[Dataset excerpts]
§

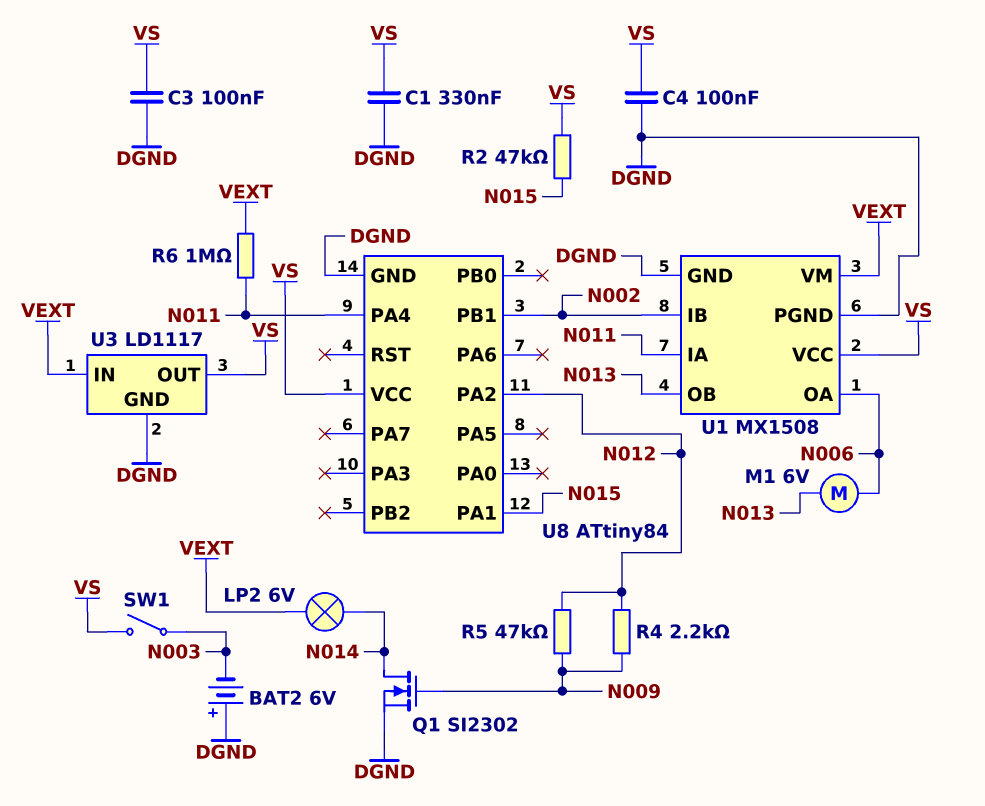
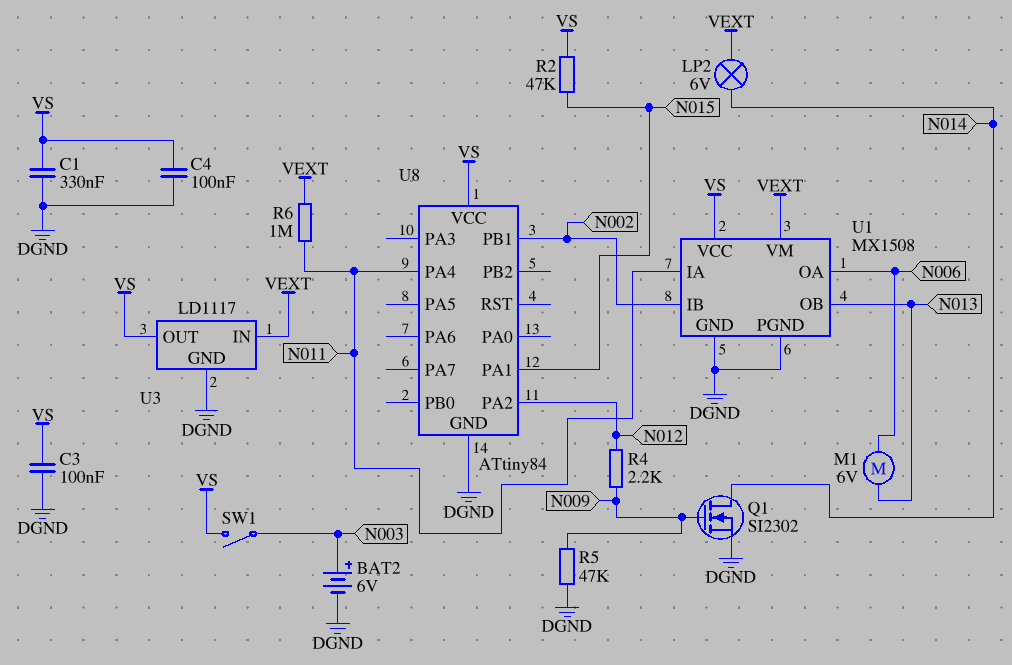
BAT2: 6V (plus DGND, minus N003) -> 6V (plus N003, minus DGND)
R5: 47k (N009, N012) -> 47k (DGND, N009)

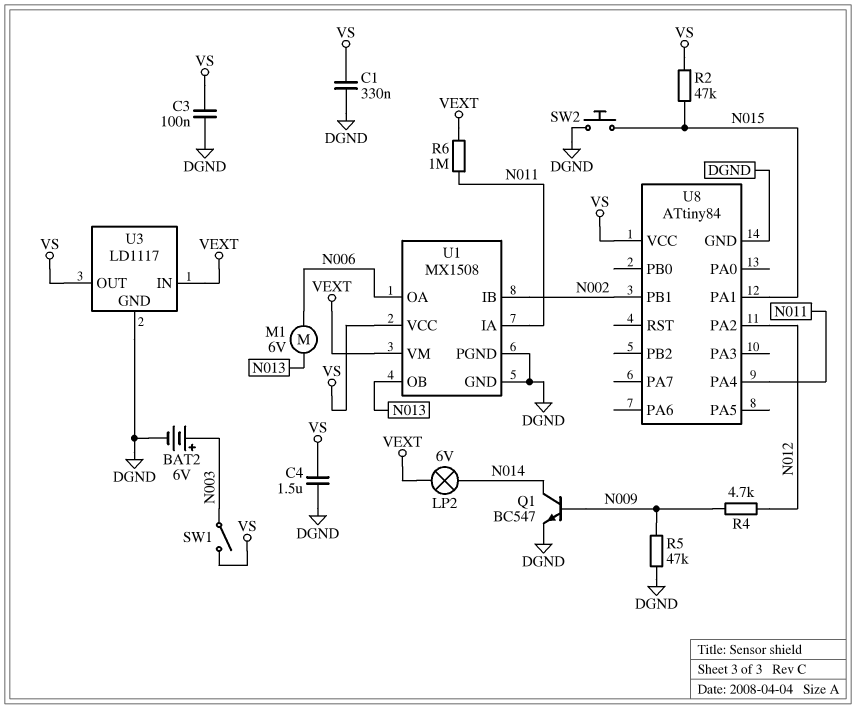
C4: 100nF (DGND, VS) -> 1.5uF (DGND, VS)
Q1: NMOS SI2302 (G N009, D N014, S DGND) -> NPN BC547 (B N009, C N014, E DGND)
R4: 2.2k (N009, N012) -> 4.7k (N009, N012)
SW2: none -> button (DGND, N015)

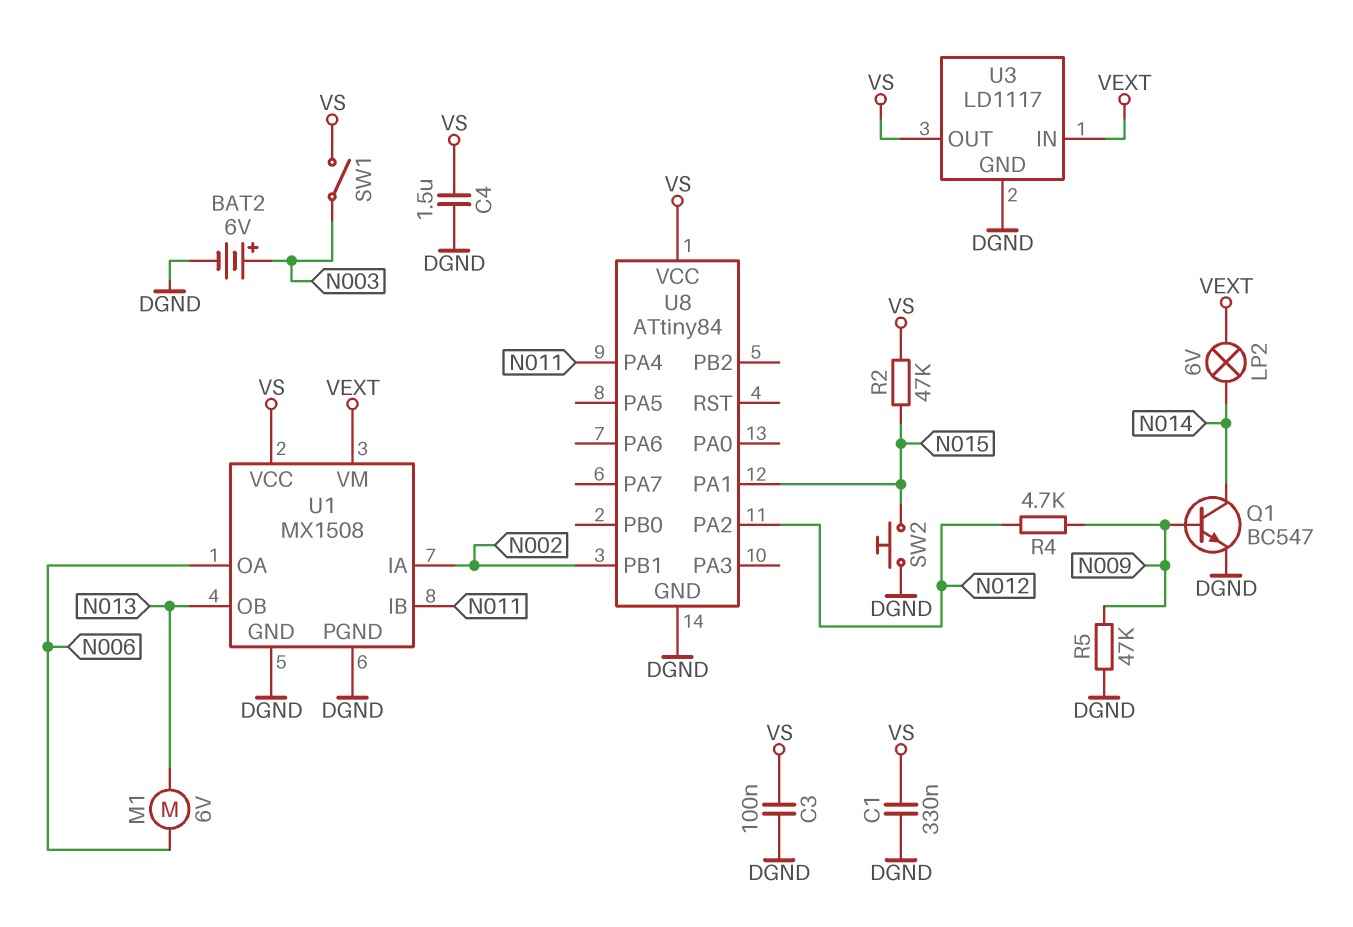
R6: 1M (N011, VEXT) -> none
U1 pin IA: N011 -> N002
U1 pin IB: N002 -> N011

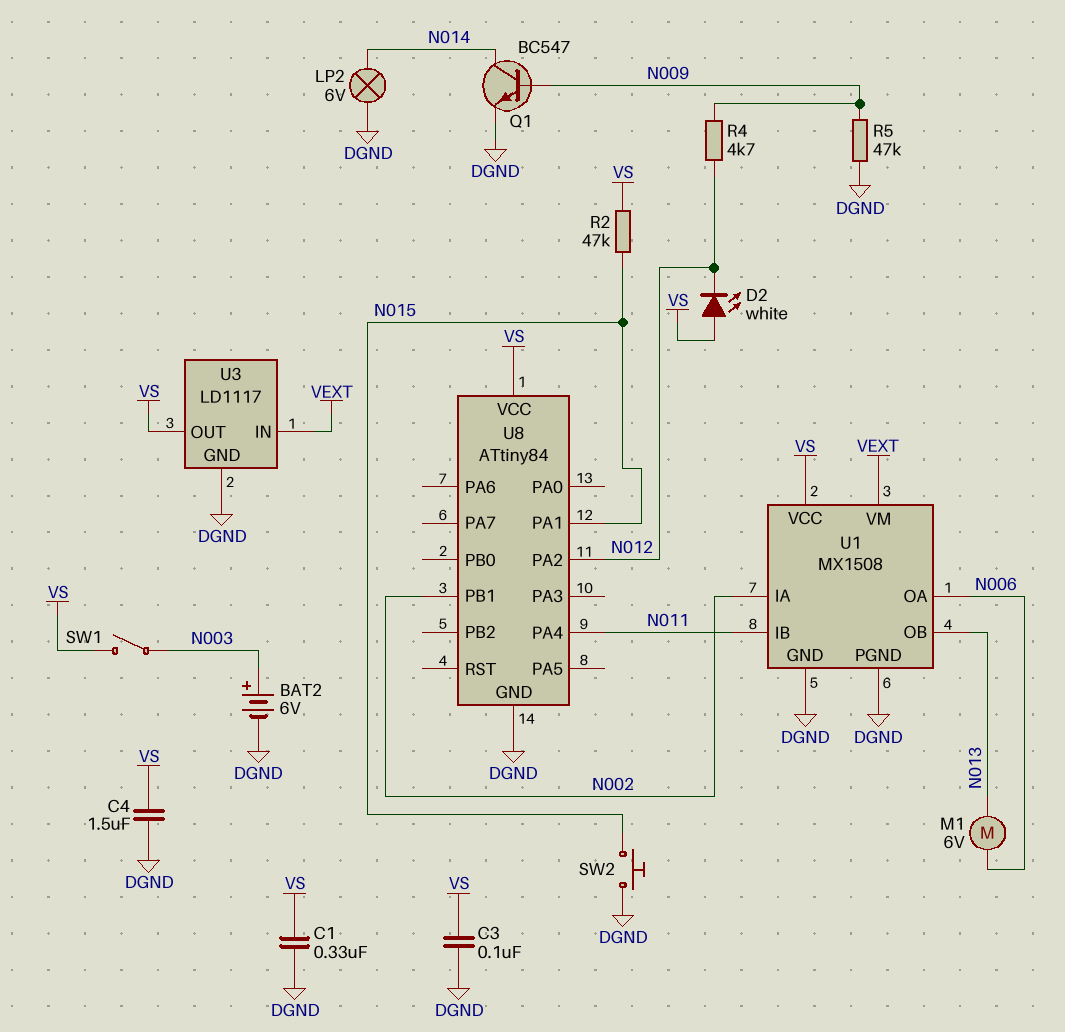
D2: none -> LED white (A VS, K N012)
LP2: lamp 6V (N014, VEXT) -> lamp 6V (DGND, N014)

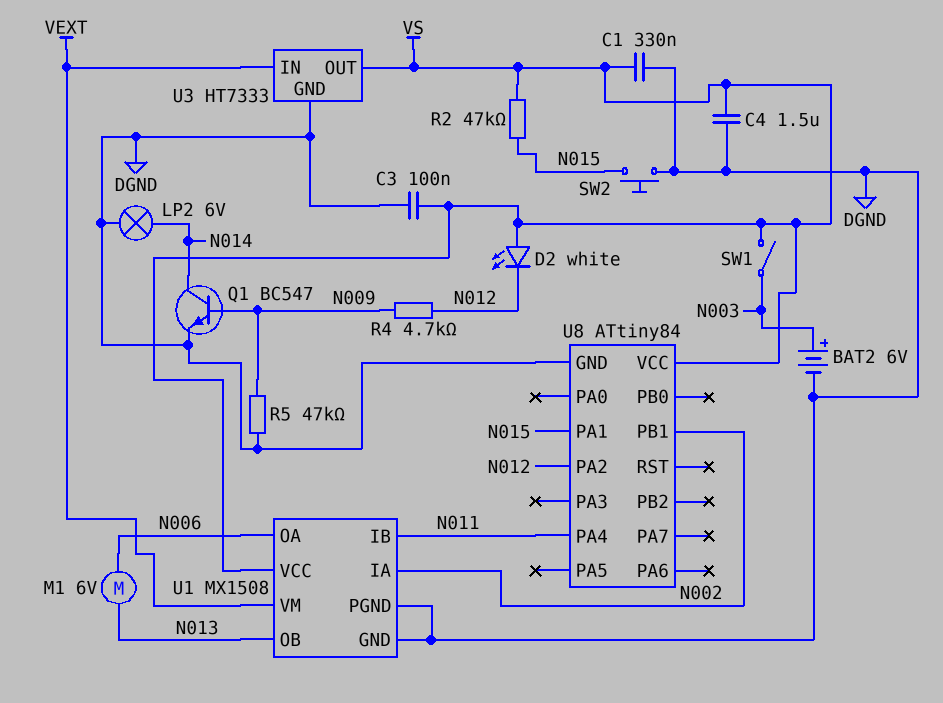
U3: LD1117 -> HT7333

§

— Description of the task —
Give back the entries verbatim. Do not include any picture.

— The answer —
BAT2: 6V (plus DGND, minus N003) -> 6V (plus N003, minus DGND)
R5: 47k (N009, N012) -> 47k (DGND, N009)

C4: 100nF (DGND, VS) -> 1.5uF (DGND, VS)
Q1: NMOS SI2302 (G N009, D N014, S DGND) -> NPN BC547 (B N009, C N014, E DGND)
R4: 2.2k (N009, N012) -> 4.7k (N009, N012)
SW2: none -> button (DGND, N015)

R6: 1M (N011, VEXT) -> none
U1 pin IA: N011 -> N002
U1 pin IB: N002 -> N011

D2: none -> LED white (A VS, K N012)
LP2: lamp 6V (N014, VEXT) -> lamp 6V (DGND, N014)

U3: LD1117 -> HT7333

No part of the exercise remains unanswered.